*Task*:
For the data below, transcribe the part that opens with the line containing "(374, 397) = (359, 373): white" and closes with the line containing "(745, 166) = (336, 185): none -> orange ball", exactly and with no pictures.

*Spatial reasoning data*:
==============================
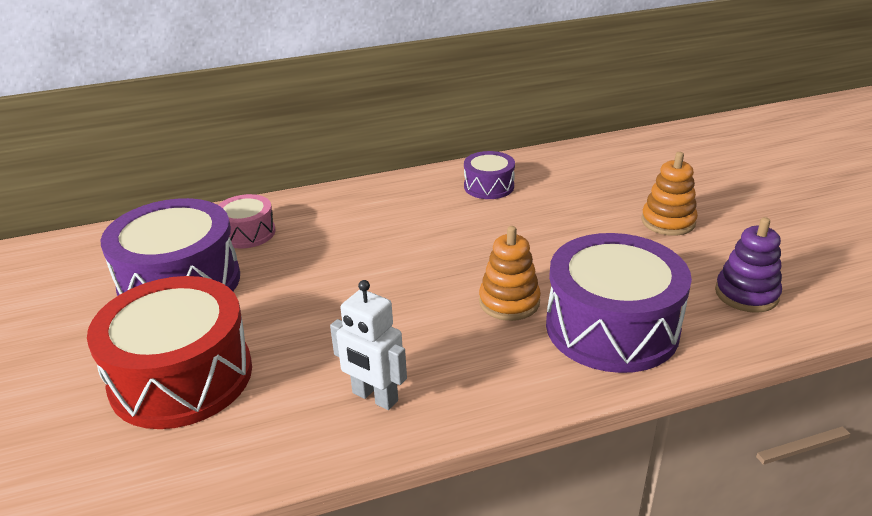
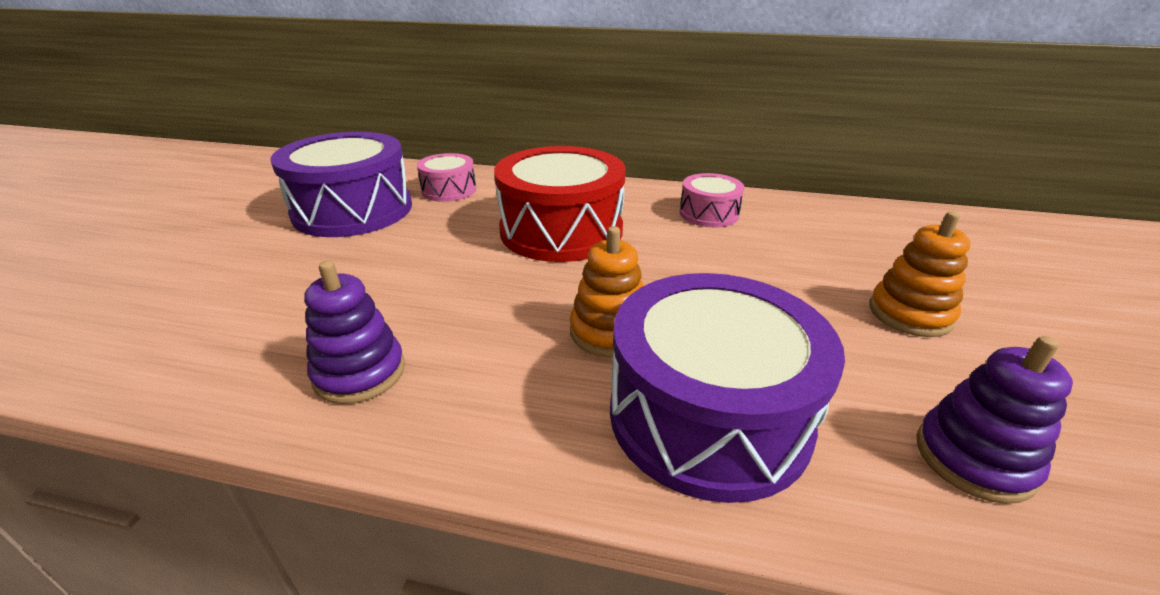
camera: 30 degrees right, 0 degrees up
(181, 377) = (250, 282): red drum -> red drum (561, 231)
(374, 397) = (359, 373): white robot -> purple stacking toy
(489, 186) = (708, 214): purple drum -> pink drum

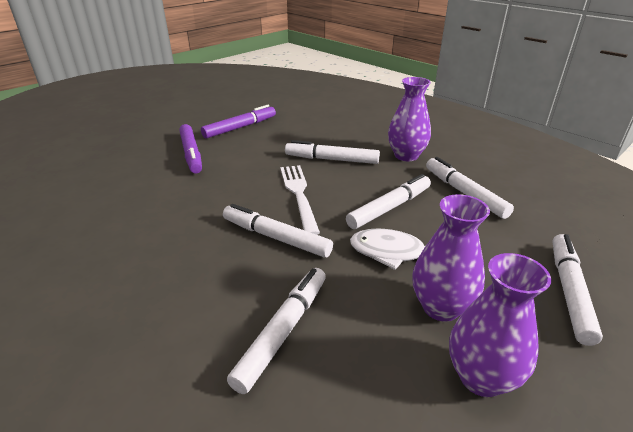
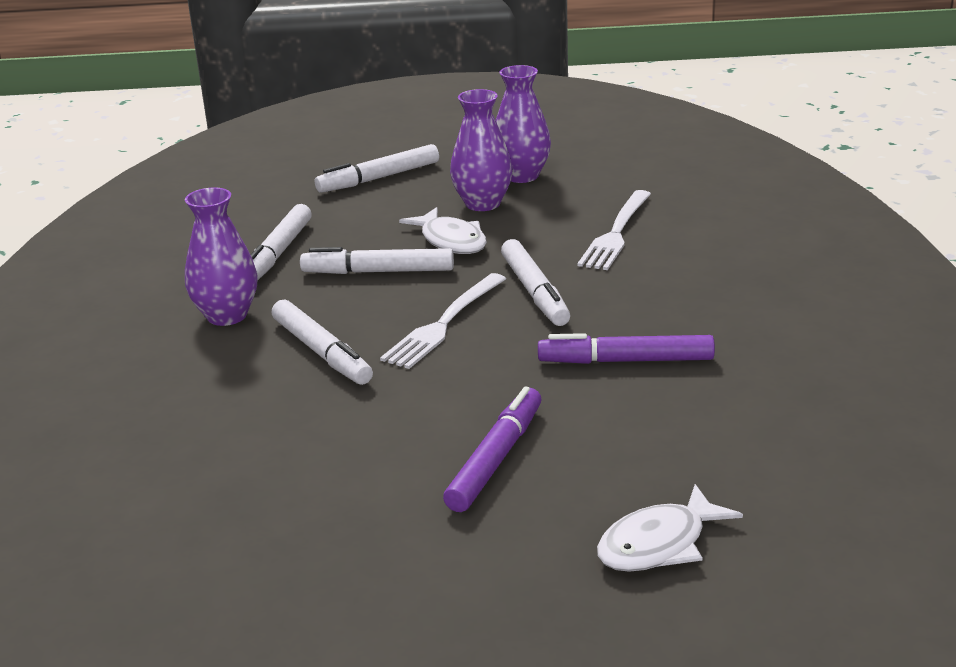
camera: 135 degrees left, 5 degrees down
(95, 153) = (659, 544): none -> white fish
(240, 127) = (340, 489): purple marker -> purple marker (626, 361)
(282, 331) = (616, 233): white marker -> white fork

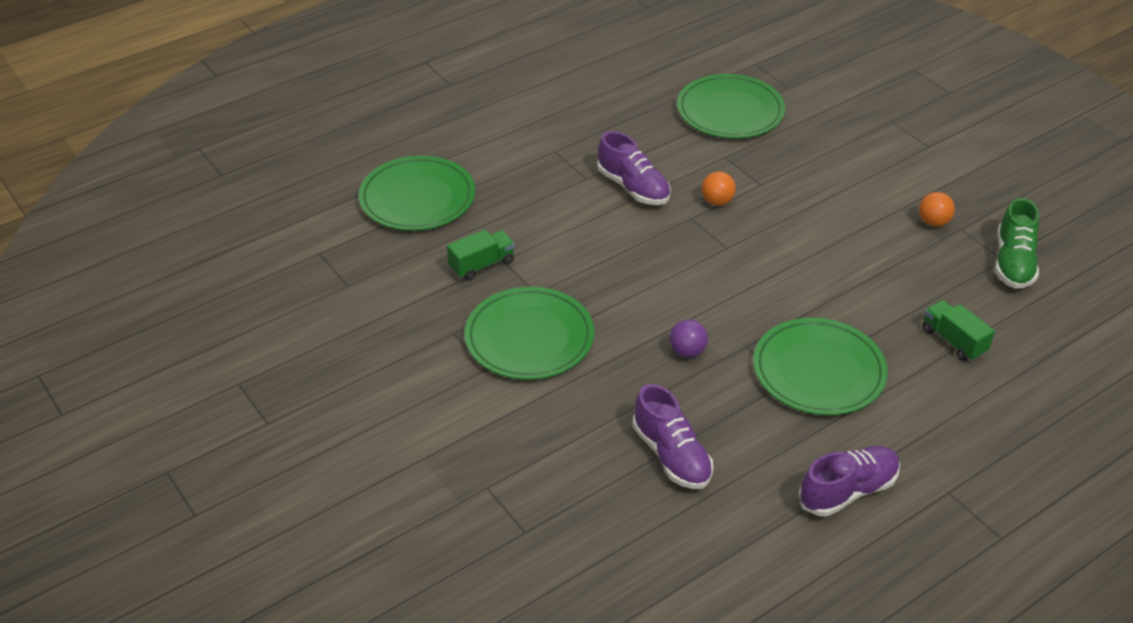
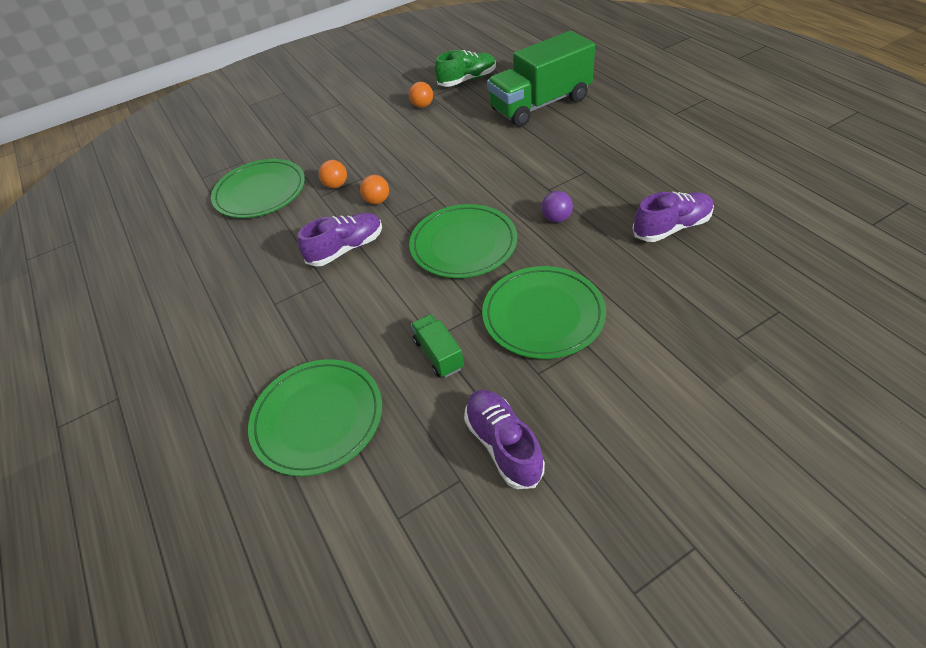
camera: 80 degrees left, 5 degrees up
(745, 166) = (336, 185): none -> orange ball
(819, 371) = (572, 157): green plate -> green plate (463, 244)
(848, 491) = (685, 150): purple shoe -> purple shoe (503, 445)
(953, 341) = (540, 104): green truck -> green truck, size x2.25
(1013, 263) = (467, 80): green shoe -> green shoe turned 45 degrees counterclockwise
==============================
*Task solution*:
(374, 397) = (359, 373): white robot -> purple stacking toy
(489, 186) = (708, 214): purple drum -> pink drum

camera: 135 degrees left, 5 degrees down
(95, 153) = (659, 544): none -> white fish
(240, 127) = (340, 489): purple marker -> purple marker (626, 361)
(282, 331) = (616, 233): white marker -> white fork

camera: 80 degrees left, 5 degrees up
(745, 166) = (336, 185): none -> orange ball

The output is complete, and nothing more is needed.